───── DATA SUPPLIED

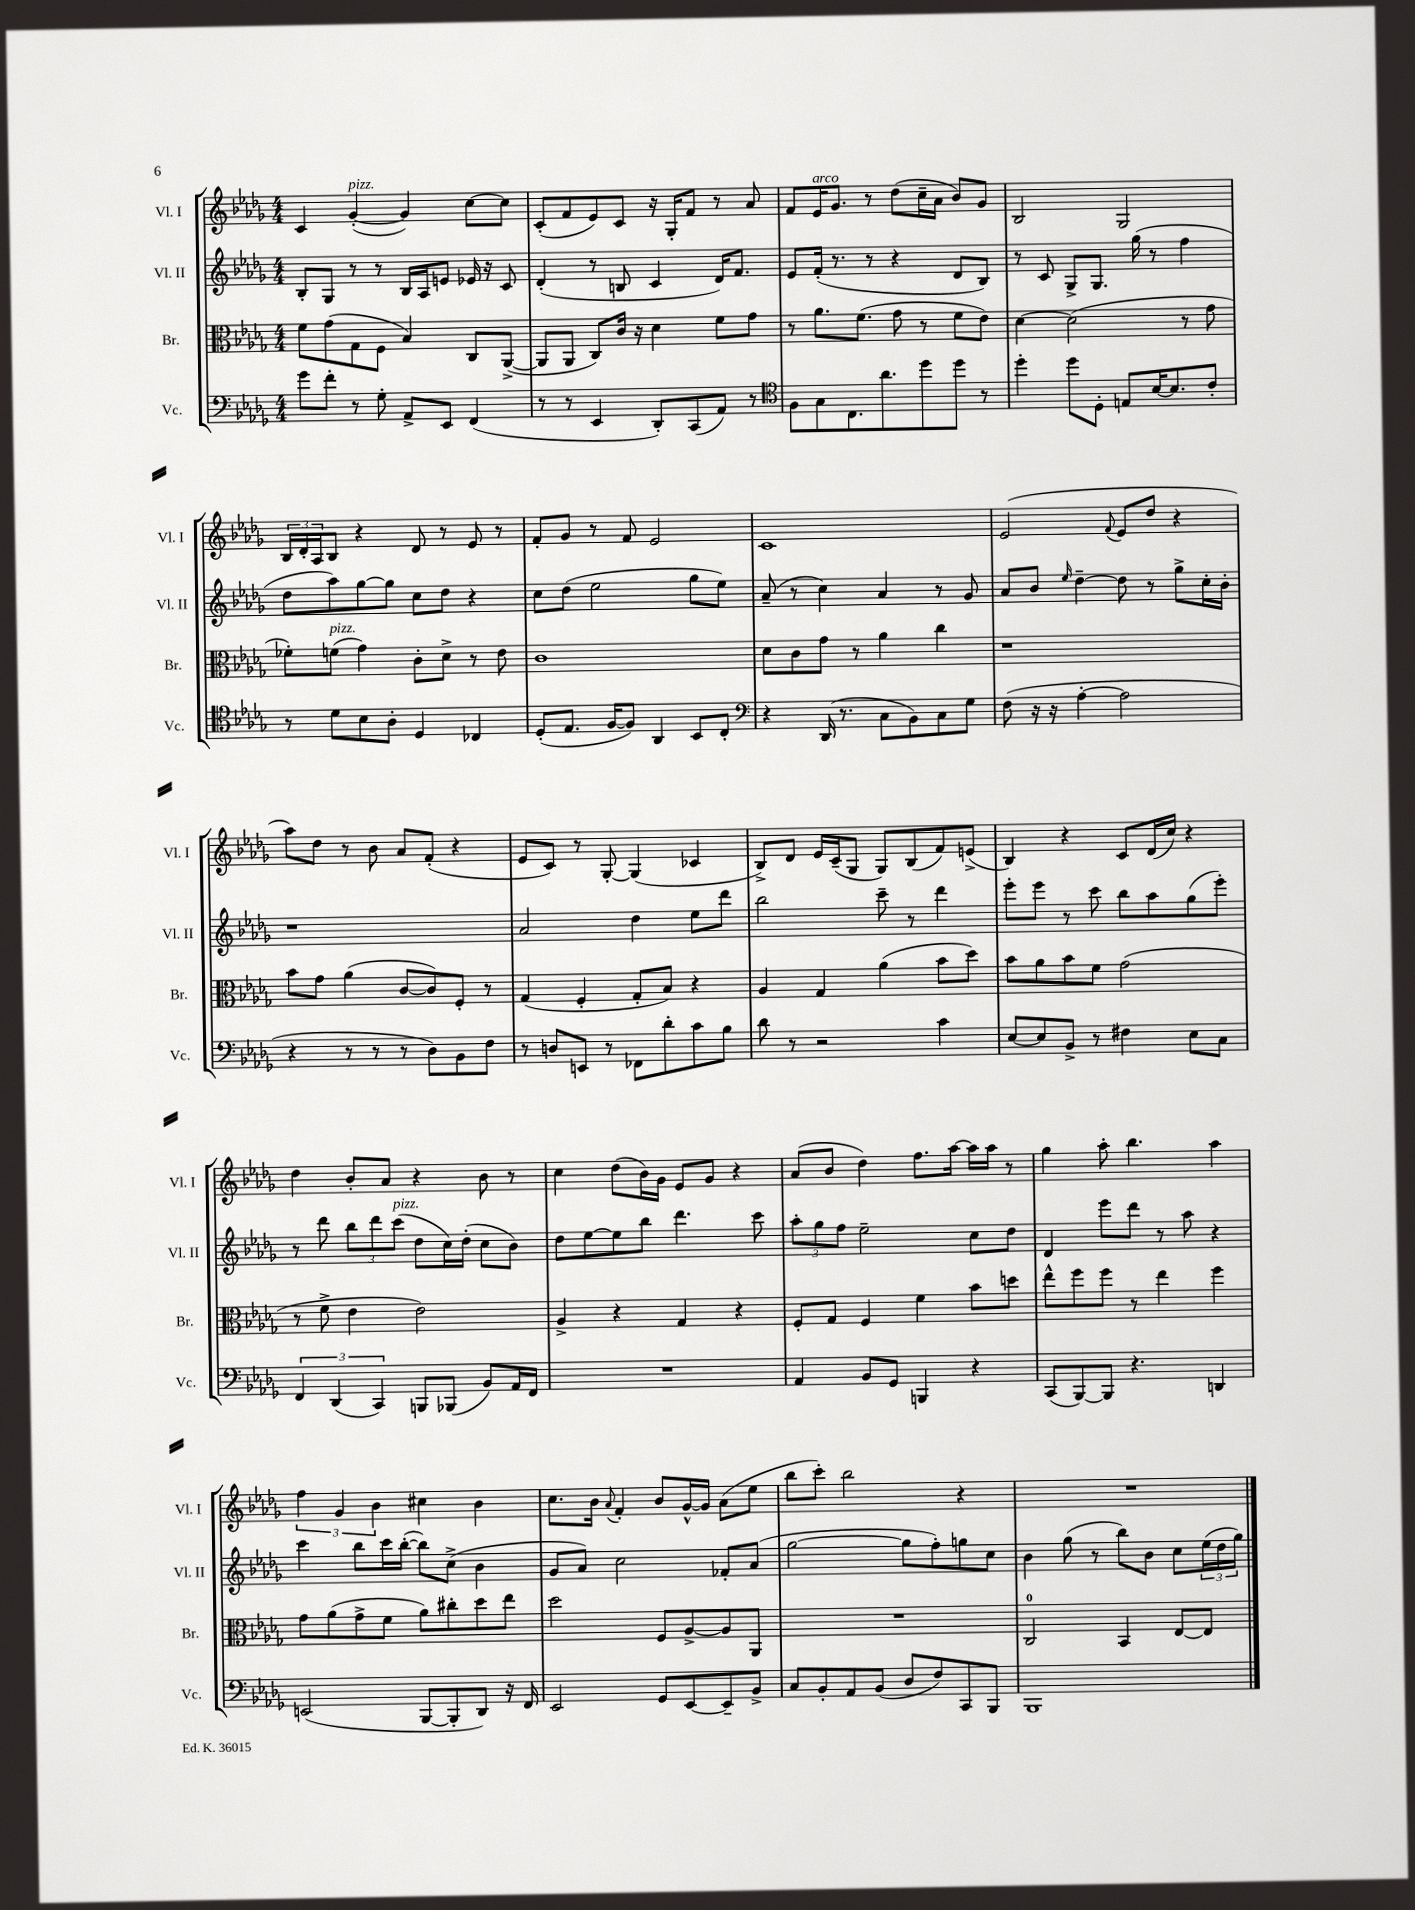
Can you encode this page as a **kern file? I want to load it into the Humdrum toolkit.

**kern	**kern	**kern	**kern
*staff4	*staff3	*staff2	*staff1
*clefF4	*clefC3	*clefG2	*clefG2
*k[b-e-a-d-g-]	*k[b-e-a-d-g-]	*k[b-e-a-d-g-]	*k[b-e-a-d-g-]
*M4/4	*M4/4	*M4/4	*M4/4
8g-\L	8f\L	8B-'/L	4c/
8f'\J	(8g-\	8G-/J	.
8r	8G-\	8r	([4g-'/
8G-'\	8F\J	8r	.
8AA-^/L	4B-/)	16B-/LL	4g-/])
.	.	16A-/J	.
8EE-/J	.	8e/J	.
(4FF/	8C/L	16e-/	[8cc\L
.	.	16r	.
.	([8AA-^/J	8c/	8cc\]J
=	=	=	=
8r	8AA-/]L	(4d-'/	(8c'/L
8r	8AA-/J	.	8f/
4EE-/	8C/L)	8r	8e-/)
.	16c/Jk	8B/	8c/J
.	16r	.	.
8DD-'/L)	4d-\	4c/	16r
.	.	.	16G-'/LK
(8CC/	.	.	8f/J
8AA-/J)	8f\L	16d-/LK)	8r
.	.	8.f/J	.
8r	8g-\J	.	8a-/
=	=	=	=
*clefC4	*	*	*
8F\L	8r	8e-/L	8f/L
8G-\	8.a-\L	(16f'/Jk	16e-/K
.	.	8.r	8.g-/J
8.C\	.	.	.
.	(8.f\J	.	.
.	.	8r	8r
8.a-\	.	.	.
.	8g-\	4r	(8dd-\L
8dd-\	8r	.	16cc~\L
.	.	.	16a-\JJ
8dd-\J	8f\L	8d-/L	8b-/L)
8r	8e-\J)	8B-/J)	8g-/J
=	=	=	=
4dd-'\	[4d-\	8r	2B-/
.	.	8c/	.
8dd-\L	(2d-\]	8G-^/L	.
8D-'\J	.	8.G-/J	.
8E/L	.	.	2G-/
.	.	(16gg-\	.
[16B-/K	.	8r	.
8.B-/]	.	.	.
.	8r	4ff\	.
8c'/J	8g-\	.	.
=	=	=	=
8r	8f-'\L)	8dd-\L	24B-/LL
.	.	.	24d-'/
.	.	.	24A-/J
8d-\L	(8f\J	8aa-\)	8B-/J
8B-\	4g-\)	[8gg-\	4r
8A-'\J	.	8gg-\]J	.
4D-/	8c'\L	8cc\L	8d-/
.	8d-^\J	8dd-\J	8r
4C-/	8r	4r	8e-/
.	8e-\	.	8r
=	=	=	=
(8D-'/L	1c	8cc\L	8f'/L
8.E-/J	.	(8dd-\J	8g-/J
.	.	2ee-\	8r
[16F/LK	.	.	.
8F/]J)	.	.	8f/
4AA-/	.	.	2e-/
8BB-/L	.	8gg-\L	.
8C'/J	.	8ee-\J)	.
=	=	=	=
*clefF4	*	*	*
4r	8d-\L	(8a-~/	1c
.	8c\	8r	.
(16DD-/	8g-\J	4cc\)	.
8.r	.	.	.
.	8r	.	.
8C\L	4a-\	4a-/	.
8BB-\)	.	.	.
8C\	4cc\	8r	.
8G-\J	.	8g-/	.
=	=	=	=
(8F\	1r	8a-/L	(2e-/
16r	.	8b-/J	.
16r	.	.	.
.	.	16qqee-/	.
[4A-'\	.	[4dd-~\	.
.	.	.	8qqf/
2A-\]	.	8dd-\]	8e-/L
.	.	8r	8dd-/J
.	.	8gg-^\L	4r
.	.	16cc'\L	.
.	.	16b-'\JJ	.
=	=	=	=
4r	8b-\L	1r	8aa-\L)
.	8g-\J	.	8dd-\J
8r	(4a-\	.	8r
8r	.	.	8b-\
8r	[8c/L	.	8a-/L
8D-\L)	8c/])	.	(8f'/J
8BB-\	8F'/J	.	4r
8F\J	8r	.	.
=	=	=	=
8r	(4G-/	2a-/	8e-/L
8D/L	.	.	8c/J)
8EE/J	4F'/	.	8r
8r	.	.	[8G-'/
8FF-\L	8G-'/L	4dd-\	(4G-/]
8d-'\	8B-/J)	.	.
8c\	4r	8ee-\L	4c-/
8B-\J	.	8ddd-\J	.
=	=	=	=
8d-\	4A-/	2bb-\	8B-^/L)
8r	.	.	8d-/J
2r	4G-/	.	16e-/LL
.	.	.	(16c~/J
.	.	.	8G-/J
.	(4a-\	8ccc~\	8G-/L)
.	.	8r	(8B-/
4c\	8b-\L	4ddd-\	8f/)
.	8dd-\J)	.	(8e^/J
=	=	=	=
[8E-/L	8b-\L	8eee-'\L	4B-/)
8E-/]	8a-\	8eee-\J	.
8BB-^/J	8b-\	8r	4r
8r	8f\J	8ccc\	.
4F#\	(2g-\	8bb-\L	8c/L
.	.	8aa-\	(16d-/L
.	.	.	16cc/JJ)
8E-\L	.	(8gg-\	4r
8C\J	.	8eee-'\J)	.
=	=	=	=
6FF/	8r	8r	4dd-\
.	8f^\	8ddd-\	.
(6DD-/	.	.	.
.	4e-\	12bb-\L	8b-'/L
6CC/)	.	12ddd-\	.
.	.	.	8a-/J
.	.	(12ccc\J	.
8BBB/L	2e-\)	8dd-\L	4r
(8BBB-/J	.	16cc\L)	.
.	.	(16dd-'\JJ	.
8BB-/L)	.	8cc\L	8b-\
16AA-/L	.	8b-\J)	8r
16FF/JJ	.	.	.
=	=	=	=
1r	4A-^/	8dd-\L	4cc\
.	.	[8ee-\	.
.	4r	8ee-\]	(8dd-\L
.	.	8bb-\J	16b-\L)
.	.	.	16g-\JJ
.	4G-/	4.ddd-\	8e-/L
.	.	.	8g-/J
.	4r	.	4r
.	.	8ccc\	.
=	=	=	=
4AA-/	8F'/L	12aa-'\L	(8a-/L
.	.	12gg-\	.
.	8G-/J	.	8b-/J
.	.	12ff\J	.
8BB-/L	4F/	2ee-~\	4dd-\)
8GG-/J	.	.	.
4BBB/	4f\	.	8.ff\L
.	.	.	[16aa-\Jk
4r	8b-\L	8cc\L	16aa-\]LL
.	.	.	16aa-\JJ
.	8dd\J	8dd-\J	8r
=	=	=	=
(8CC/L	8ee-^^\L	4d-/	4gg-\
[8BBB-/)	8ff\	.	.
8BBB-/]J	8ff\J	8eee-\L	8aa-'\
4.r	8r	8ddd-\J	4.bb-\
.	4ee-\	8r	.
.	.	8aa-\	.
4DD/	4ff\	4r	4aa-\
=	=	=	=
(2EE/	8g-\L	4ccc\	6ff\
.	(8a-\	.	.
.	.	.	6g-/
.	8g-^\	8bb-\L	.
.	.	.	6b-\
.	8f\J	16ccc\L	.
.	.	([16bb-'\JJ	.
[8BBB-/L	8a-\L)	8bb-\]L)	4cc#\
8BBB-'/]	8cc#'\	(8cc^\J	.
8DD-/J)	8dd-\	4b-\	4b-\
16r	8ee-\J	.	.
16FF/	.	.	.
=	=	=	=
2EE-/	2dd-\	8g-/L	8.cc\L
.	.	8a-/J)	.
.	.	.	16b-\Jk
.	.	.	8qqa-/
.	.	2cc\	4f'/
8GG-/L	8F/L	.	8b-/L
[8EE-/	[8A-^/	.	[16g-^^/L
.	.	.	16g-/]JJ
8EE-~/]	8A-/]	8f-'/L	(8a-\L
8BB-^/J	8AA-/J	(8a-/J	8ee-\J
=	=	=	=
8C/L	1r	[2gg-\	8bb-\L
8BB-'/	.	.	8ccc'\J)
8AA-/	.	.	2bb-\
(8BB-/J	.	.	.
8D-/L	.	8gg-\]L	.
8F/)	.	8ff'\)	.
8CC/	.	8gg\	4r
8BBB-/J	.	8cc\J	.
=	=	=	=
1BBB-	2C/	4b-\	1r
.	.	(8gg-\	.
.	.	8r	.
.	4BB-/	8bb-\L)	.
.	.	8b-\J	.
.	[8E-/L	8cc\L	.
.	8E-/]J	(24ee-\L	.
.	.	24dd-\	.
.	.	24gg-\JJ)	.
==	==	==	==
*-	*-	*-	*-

──────────

EXERCISE REQUIREMENTS: Report how many lines in the records above contain the string "kern", giving only the number.

COMPLETED TASK: 2